## [Records supplied]
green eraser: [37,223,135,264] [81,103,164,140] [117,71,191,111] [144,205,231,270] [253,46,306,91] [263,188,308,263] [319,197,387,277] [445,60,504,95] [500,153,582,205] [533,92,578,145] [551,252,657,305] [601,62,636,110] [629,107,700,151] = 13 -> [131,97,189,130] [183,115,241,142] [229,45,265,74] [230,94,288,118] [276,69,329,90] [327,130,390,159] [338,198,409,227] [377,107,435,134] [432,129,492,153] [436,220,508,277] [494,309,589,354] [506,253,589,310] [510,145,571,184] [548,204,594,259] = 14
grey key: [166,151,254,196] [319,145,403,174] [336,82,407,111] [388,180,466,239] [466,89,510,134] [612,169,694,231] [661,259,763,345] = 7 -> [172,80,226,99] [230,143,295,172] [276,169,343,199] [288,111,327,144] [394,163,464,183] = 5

---

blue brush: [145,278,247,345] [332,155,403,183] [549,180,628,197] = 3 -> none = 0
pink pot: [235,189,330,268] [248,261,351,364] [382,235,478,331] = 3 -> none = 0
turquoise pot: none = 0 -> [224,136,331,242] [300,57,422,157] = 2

--

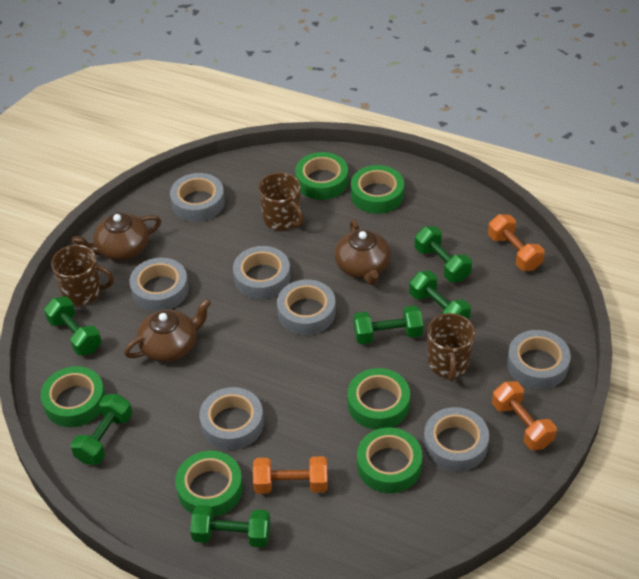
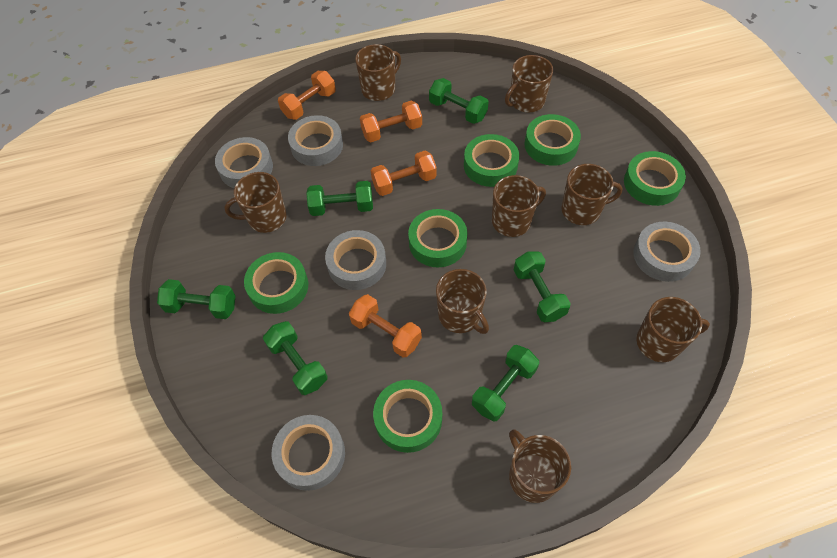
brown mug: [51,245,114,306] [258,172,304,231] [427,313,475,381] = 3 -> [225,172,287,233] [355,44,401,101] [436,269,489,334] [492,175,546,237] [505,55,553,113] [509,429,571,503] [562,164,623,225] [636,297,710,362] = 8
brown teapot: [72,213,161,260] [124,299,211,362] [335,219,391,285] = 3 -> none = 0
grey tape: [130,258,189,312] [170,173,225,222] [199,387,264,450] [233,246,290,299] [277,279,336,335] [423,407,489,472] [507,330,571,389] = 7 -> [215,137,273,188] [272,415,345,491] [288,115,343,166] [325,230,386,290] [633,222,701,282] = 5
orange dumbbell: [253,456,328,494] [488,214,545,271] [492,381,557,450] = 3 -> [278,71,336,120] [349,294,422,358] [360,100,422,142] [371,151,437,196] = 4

## [Required work]
Wherever the line holding "brown mug: [51,245,114,306]" falls in the entries above, copy exactly from it through the line holding "grey tape: [130,258,189,312]", inclusive, and add nothing.

## [Written answer]
brown mug: [51,245,114,306] [258,172,304,231] [427,313,475,381] = 3 -> [225,172,287,233] [355,44,401,101] [436,269,489,334] [492,175,546,237] [505,55,553,113] [509,429,571,503] [562,164,623,225] [636,297,710,362] = 8
brown teapot: [72,213,161,260] [124,299,211,362] [335,219,391,285] = 3 -> none = 0
grey tape: [130,258,189,312] [170,173,225,222] [199,387,264,450] [233,246,290,299] [277,279,336,335] [423,407,489,472] [507,330,571,389] = 7 -> [215,137,273,188] [272,415,345,491] [288,115,343,166] [325,230,386,290] [633,222,701,282] = 5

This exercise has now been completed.